In the data that follows, count every line holding the string "minus" and give the count alone.

▶ [Dataset]
---------------
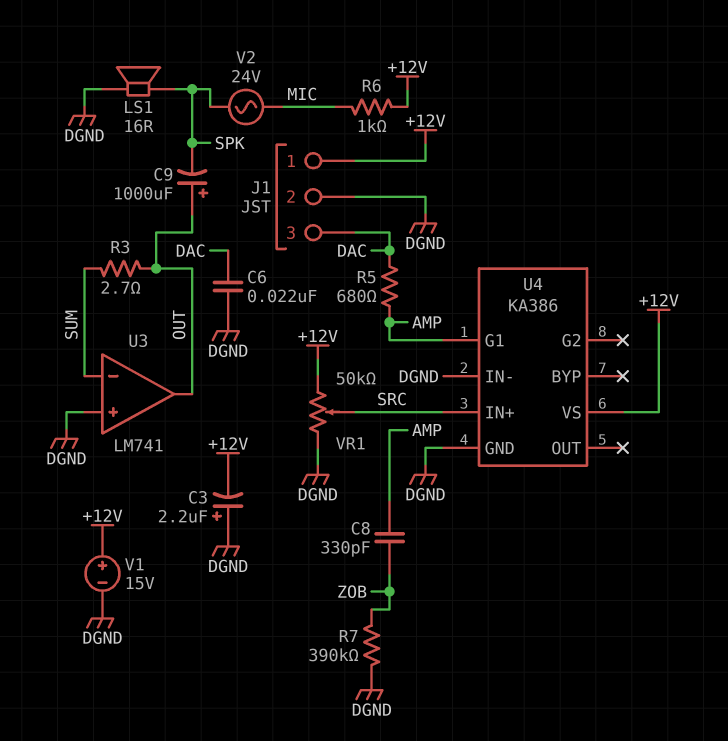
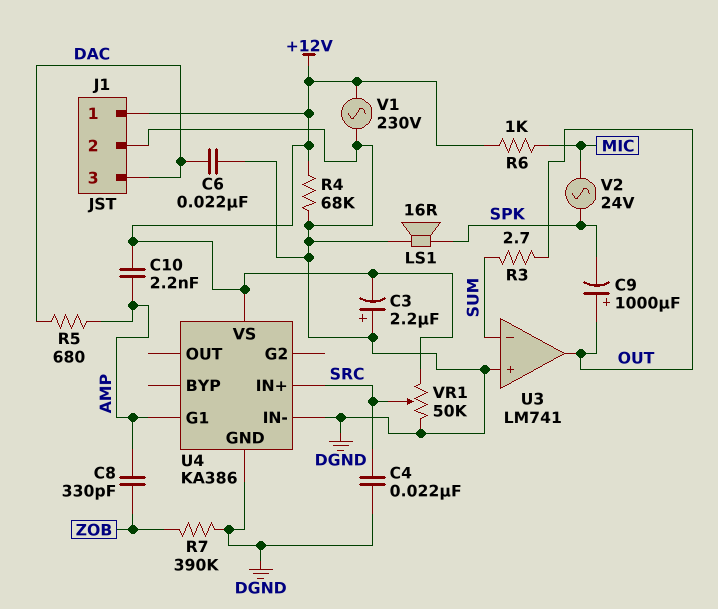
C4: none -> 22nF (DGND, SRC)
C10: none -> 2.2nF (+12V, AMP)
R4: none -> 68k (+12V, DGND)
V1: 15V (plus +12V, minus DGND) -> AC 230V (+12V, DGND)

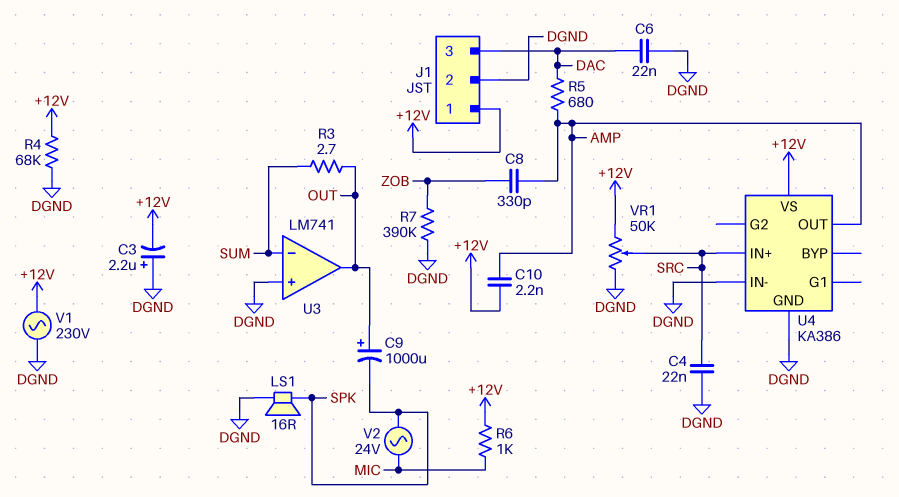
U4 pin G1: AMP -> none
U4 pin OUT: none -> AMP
---------------
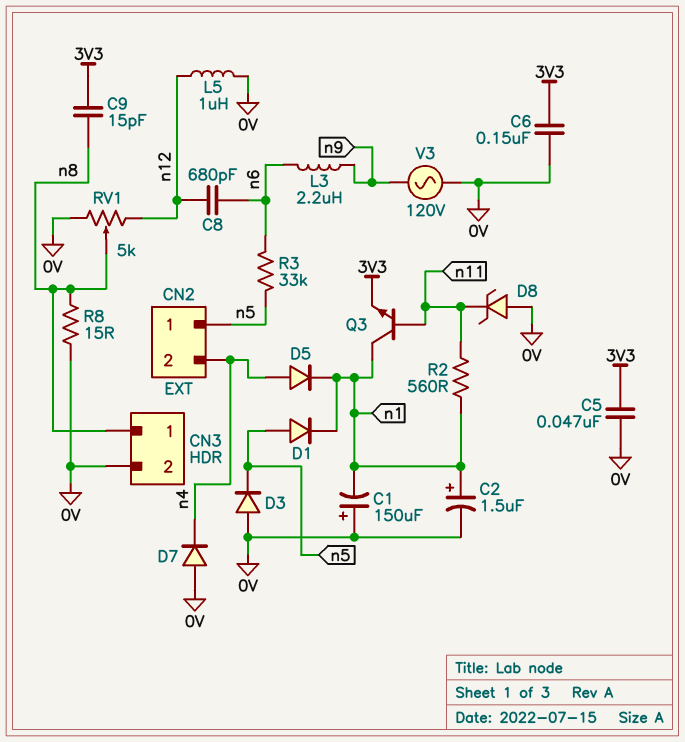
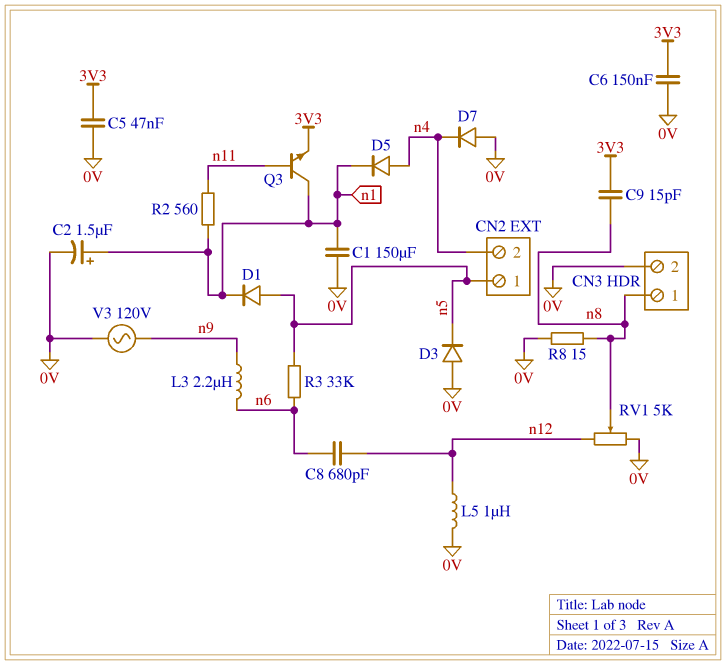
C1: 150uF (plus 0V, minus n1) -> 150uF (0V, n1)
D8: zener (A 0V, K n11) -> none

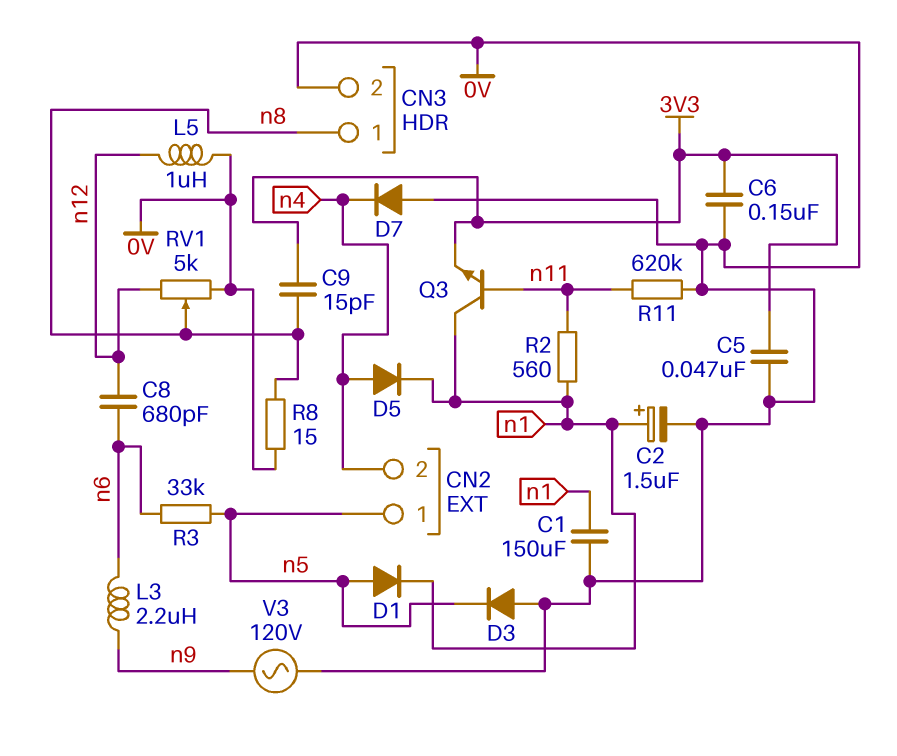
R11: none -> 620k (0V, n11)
---------------
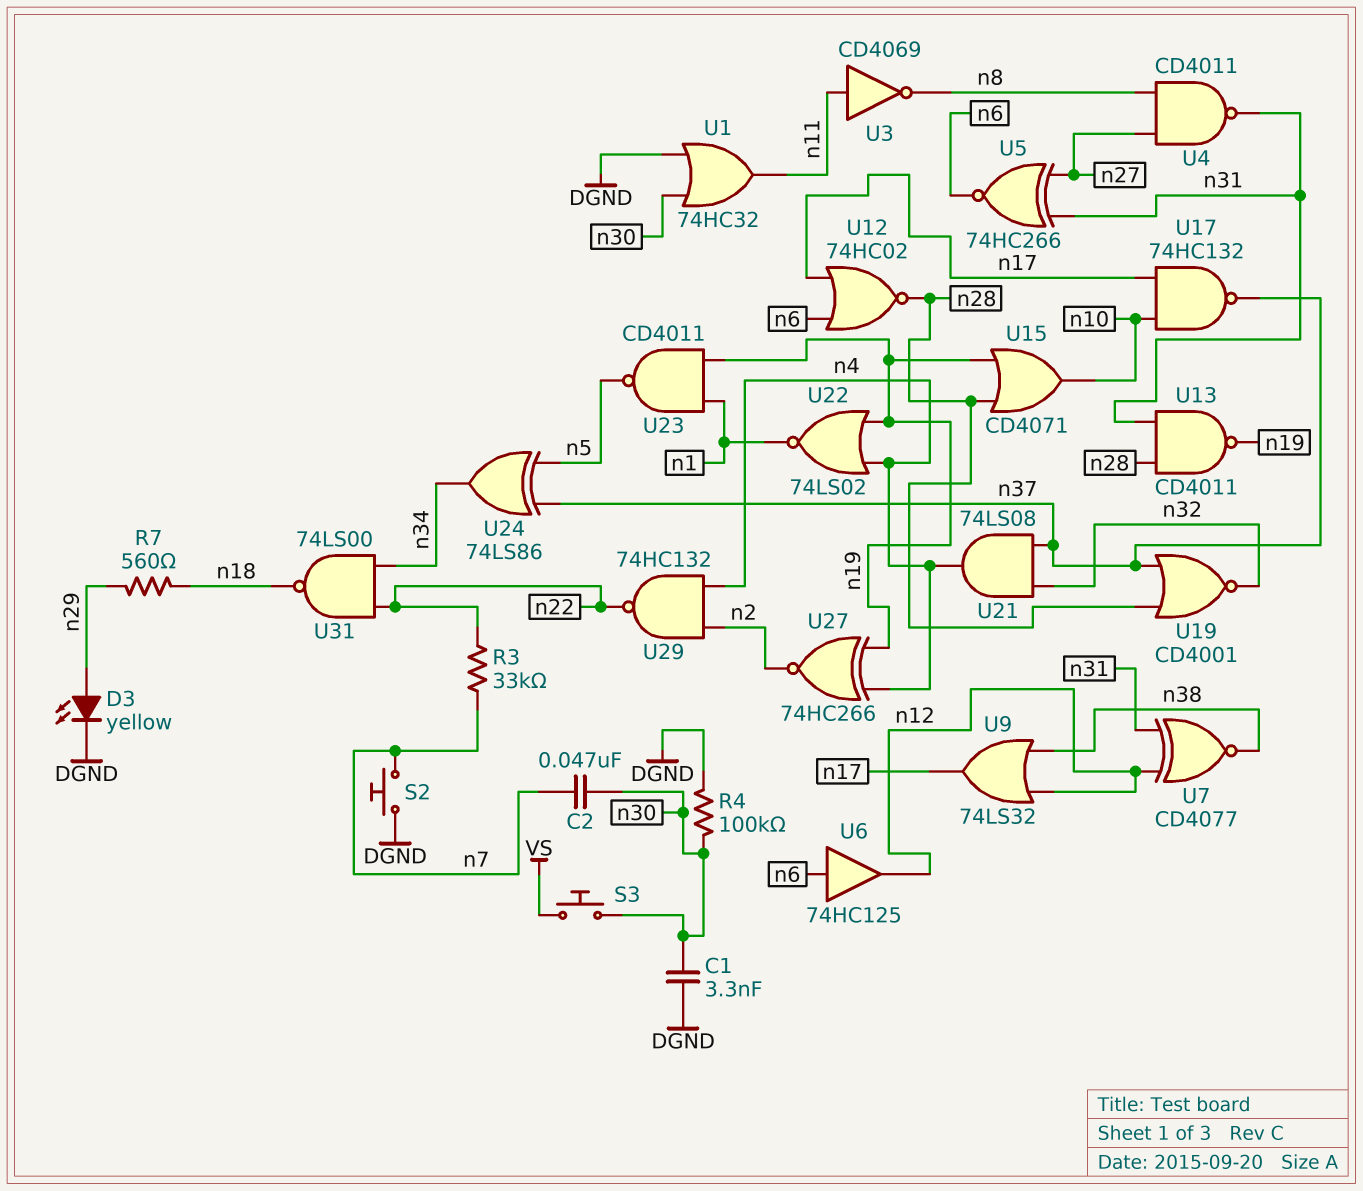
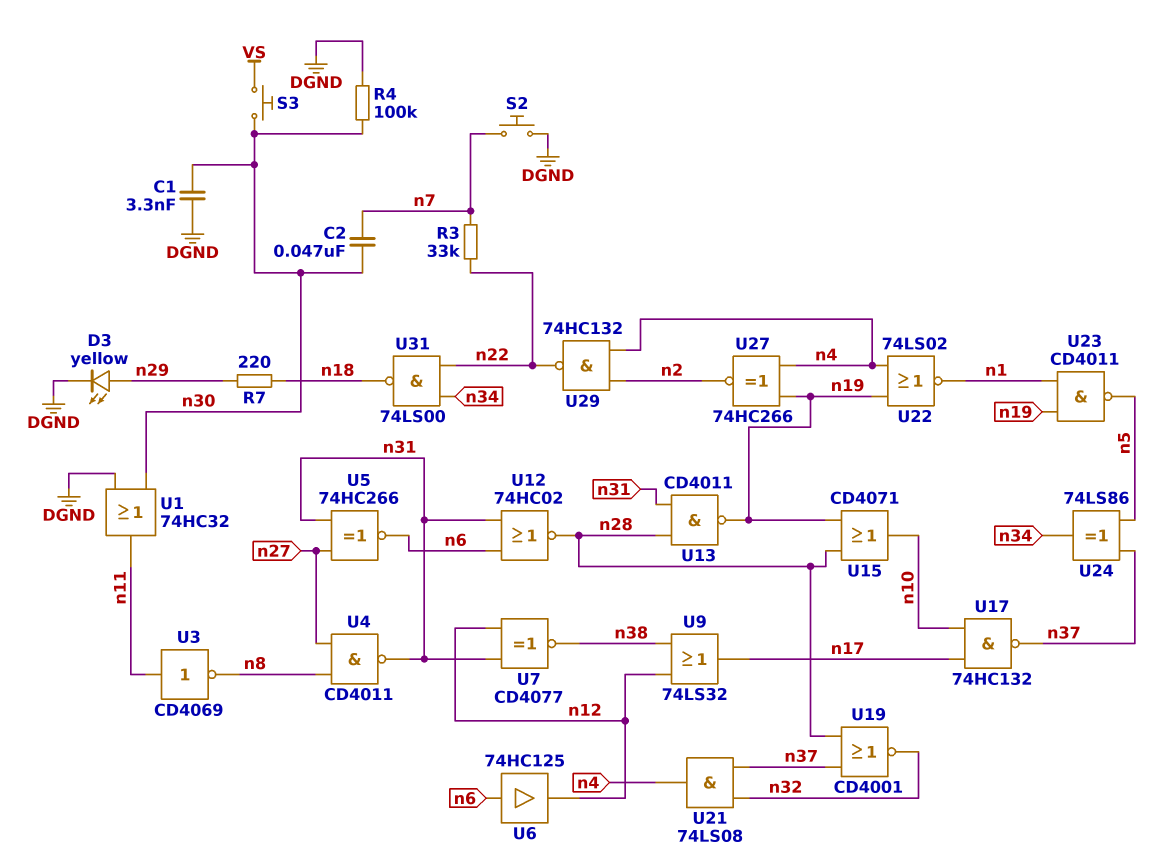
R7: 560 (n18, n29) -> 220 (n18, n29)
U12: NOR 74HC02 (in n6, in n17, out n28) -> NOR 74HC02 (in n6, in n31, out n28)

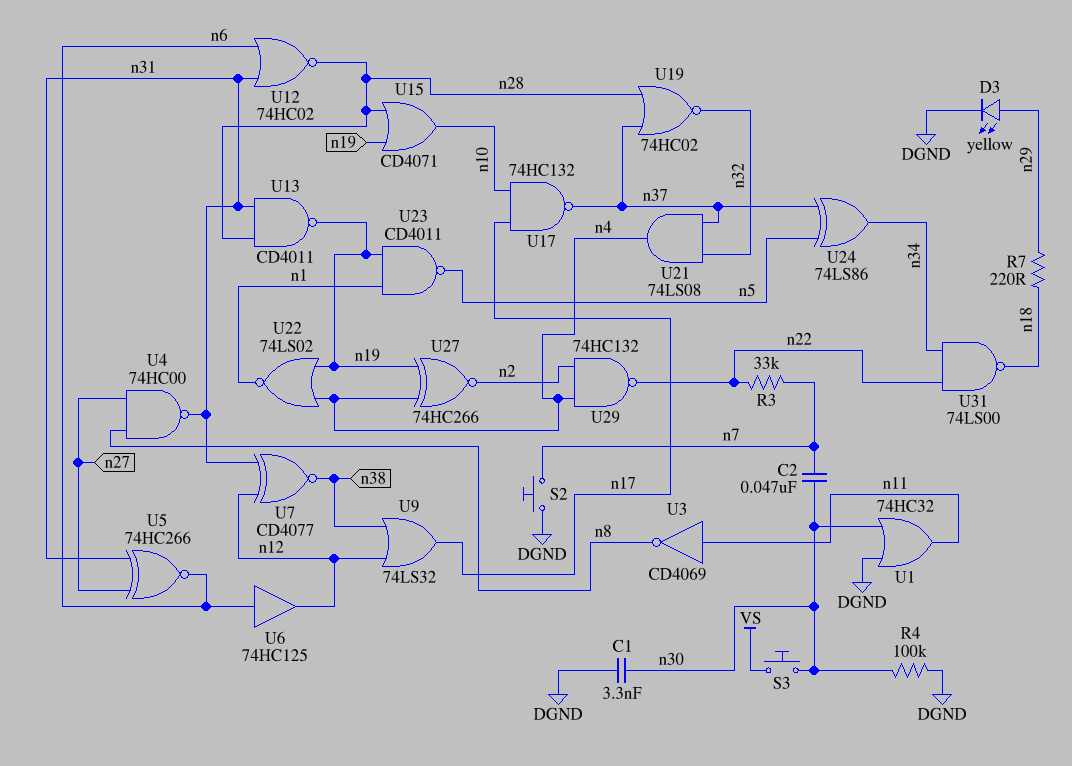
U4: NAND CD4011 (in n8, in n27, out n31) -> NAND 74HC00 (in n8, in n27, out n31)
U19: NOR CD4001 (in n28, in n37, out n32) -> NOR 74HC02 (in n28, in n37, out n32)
---------------
▶ [Answer to this exercise] 2